[RECORDED DATA — start]

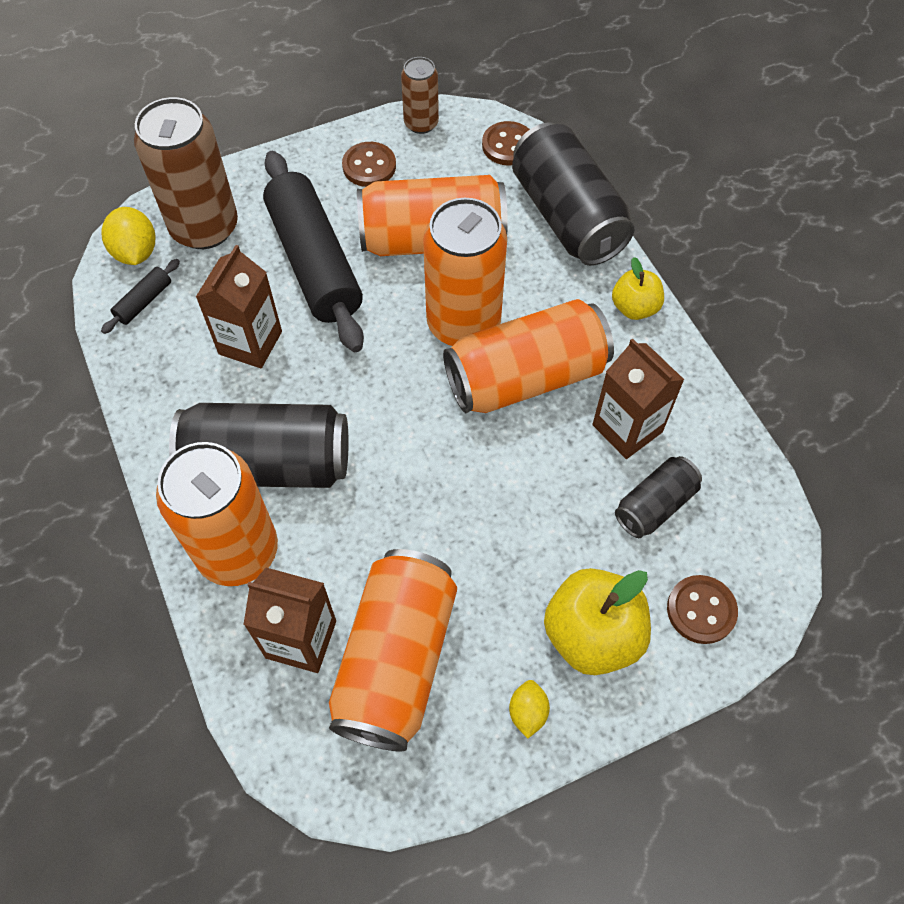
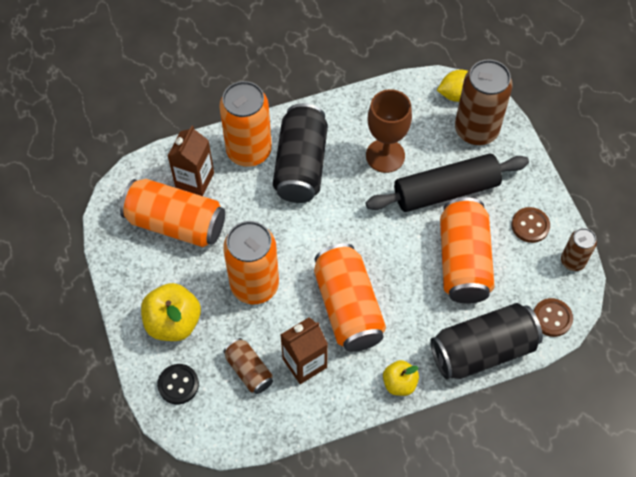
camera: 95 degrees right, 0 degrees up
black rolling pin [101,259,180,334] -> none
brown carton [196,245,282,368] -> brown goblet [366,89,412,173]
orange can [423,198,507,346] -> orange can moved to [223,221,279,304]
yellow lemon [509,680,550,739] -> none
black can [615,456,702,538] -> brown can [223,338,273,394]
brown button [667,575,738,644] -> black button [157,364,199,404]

[RECORDED DATA — finish]

TASK REQUIREMENTS = Write out an exact transcription of the line with "brown carton [196,245,282,368]" and of each line after it; stop at the end of the records.

THE COMPLETED TASK =
brown carton [196,245,282,368] -> brown goblet [366,89,412,173]
orange can [423,198,507,346] -> orange can moved to [223,221,279,304]
yellow lemon [509,680,550,739] -> none
black can [615,456,702,538] -> brown can [223,338,273,394]
brown button [667,575,738,644] -> black button [157,364,199,404]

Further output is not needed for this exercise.